--- Records for the exercise Enclosed Below ---
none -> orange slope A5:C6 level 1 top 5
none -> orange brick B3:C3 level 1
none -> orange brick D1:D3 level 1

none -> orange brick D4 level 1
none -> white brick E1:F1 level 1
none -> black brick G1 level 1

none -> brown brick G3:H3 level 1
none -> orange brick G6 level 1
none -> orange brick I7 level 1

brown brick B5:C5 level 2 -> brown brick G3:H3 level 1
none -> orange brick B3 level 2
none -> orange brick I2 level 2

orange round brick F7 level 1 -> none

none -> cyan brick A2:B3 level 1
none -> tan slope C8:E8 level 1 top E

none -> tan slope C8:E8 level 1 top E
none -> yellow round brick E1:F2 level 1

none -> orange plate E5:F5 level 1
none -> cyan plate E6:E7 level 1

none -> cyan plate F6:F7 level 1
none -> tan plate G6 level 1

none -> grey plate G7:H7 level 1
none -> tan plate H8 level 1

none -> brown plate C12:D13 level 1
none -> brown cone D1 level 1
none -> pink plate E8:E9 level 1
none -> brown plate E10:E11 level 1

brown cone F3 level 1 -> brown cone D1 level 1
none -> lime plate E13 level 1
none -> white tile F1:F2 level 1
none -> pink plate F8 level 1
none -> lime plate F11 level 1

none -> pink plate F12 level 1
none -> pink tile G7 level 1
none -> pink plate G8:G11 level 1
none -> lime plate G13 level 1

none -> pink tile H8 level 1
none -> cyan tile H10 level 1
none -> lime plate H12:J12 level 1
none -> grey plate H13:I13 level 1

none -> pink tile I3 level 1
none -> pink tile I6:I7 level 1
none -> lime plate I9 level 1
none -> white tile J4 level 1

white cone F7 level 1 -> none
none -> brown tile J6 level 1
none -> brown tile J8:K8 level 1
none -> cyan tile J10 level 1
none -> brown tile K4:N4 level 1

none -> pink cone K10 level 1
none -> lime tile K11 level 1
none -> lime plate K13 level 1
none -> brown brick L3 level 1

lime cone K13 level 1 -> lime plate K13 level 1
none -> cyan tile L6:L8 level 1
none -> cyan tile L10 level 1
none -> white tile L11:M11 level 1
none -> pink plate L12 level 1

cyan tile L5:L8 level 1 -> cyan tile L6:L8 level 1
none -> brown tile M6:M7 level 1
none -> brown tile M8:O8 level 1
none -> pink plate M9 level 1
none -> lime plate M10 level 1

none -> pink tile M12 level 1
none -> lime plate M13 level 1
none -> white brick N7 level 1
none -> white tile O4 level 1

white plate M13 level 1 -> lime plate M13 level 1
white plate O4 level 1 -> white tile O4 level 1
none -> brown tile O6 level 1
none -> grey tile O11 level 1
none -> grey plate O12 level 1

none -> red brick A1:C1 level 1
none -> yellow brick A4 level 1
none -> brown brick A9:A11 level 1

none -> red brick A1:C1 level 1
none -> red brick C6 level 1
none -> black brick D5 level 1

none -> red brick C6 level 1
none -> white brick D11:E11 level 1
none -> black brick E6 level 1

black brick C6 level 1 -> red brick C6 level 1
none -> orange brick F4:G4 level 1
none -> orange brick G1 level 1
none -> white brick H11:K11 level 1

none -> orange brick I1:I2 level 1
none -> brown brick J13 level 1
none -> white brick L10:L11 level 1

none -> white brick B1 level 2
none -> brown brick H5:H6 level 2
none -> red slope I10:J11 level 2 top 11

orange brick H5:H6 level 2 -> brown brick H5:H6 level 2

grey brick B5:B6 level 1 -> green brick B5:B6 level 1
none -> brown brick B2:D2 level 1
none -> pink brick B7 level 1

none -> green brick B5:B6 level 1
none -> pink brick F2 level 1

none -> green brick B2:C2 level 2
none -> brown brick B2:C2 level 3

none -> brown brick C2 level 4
--- End of Enclosed Records for the exercise ---
* Directions *
Only the lines above, from the first through the one holding "orange round brick F7 level 1 -> none", are to be output, and they must be copied exactly.

* Result of the exercise *
none -> orange slope A5:C6 level 1 top 5
none -> orange brick B3:C3 level 1
none -> orange brick D1:D3 level 1

none -> orange brick D4 level 1
none -> white brick E1:F1 level 1
none -> black brick G1 level 1

none -> brown brick G3:H3 level 1
none -> orange brick G6 level 1
none -> orange brick I7 level 1

brown brick B5:C5 level 2 -> brown brick G3:H3 level 1
none -> orange brick B3 level 2
none -> orange brick I2 level 2

orange round brick F7 level 1 -> none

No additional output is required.